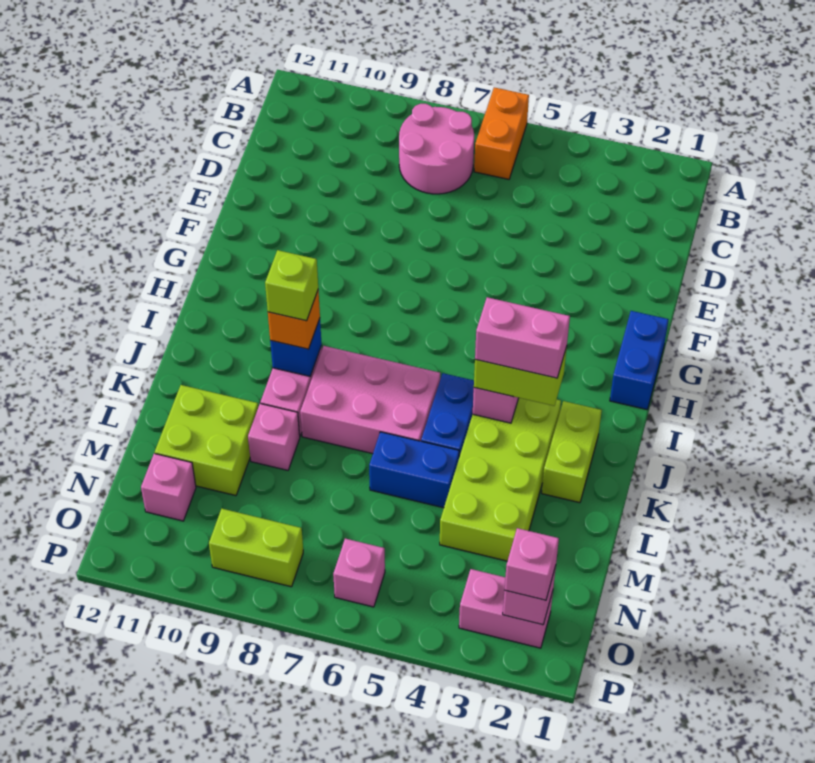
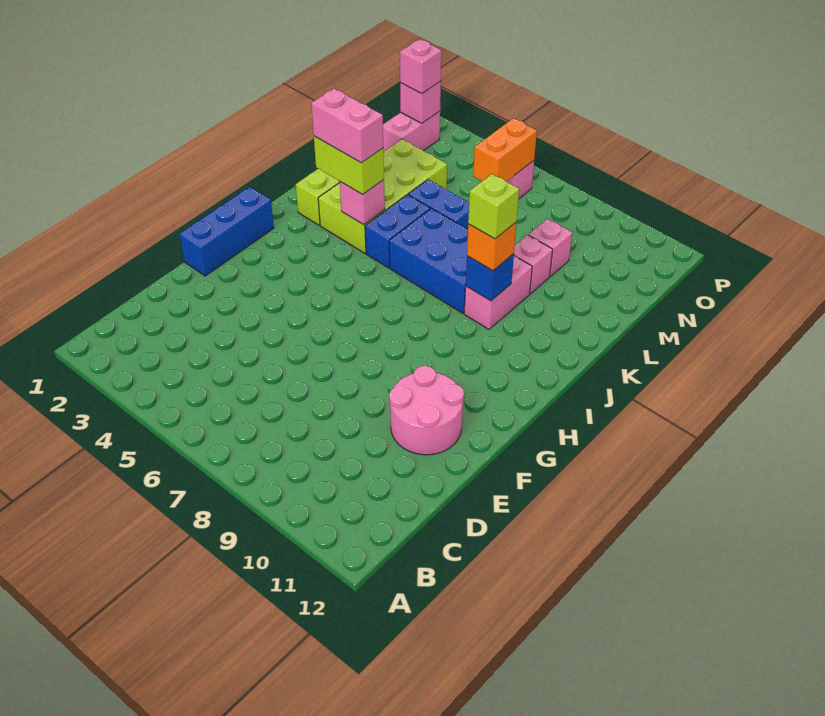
orange brick A6:B6 level 1 -> orange brick N6:O6 level 2
pink round brick B7:C8 level 1 -> pink round brick E10:F11 level 1
blue brick G1:H1 level 1 -> blue brick F1:H1 level 1
pink brick J6:K8 level 1 -> blue brick J6:K8 level 1
lime brick L10:M11 level 1 -> none
pink brick N11 level 1 -> pink brick M9 level 1
pink brick O2:O3 level 1 -> pink brick N2:O2 level 1
lime brick O8:O9 level 1 -> none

##############################

• Required work
Across the whole listing above, report each line that includes "lime".

• Solution for this task
lime brick L10:M11 level 1 -> none
lime brick O8:O9 level 1 -> none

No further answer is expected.